▶ _What to do_
Among the entries below, copy every line that carries the word "black".

▶ _Records for this exercise_
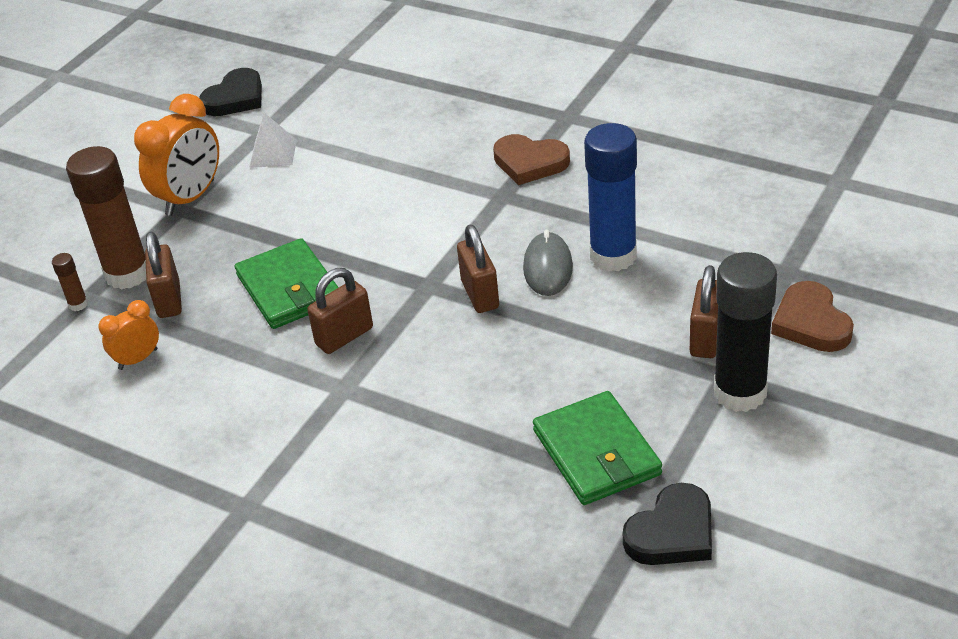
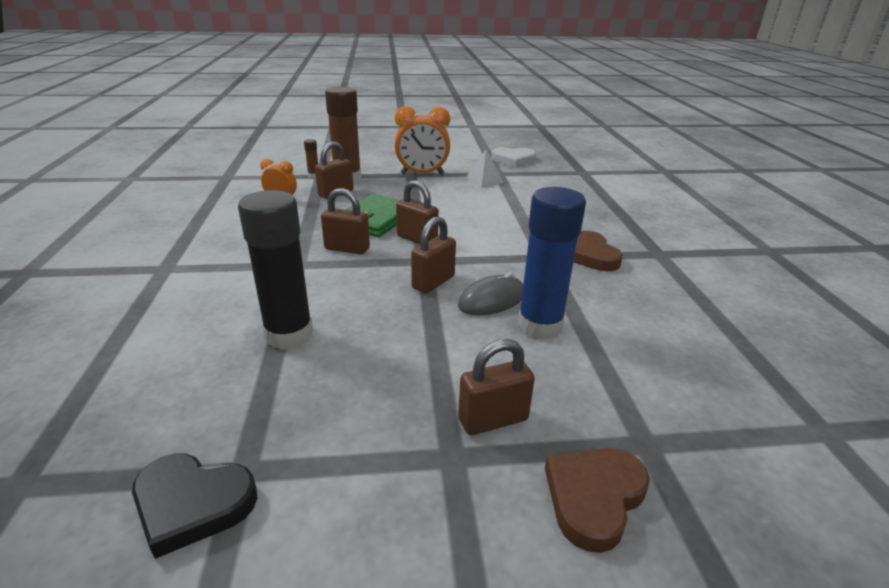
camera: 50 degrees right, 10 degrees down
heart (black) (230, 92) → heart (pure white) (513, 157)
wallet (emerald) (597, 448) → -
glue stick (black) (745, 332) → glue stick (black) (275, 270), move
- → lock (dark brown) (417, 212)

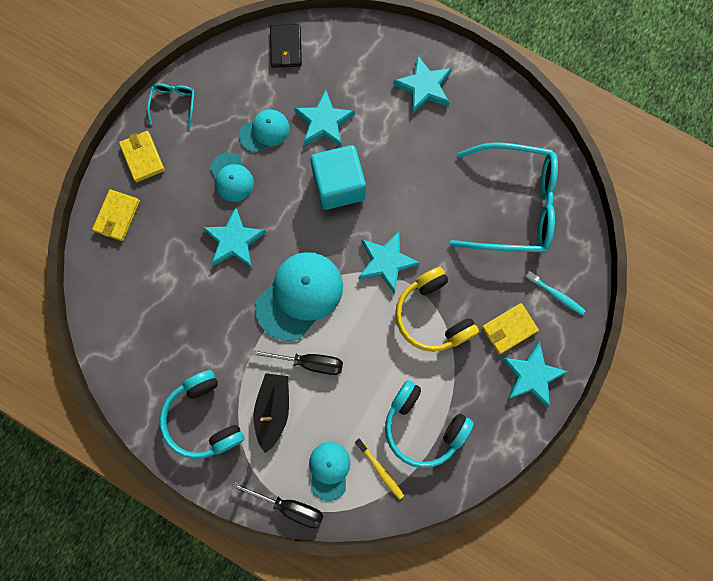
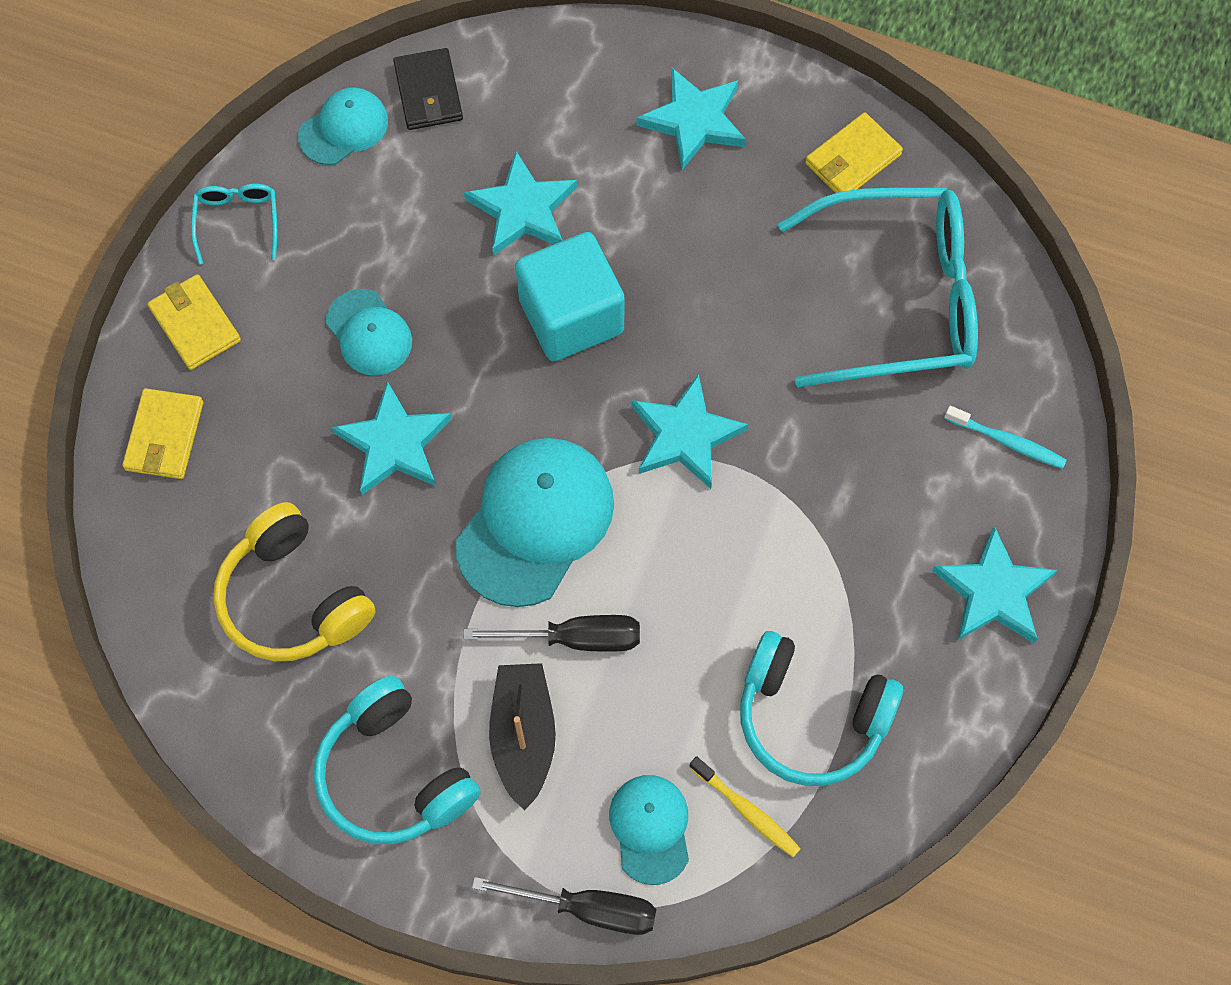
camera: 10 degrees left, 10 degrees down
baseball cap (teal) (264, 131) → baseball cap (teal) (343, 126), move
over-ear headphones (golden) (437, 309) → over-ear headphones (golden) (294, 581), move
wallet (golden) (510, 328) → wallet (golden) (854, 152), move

▶ _Answer to this task_
heart (black) (230, 92) → heart (pure white) (513, 157)
glue stick (black) (745, 332) → glue stick (black) (275, 270), move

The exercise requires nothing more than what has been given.